Directions for this task: Write down the listing again exactly as it appears below, without its pictures.

Data:
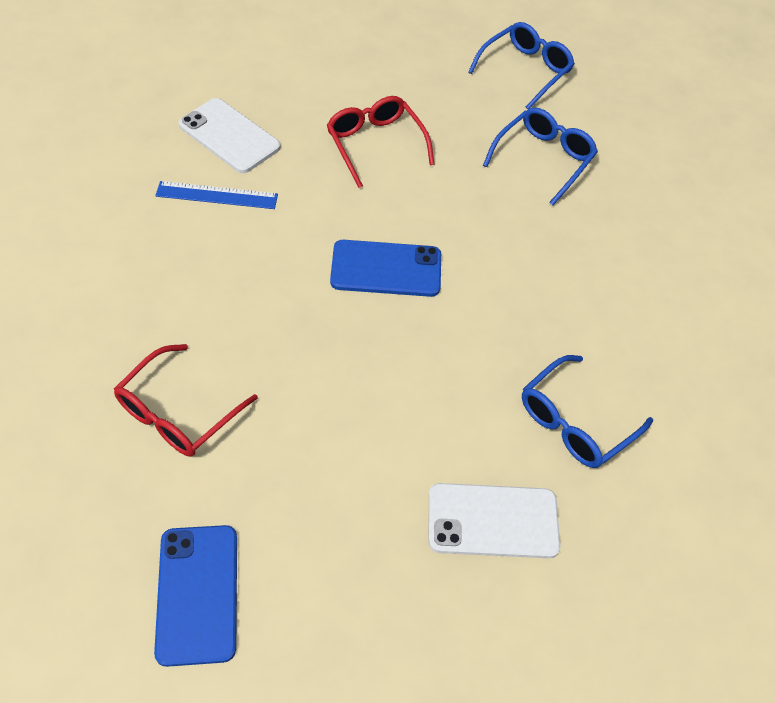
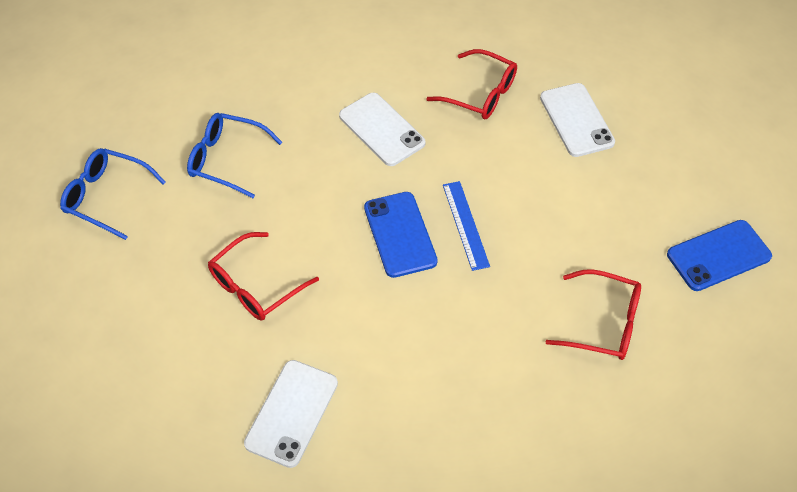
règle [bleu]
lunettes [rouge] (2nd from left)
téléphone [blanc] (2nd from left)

Output for this task:
règle [bleu]
lunettes [rouge] (2nd from left)
téléphone [blanc] (2nd from left)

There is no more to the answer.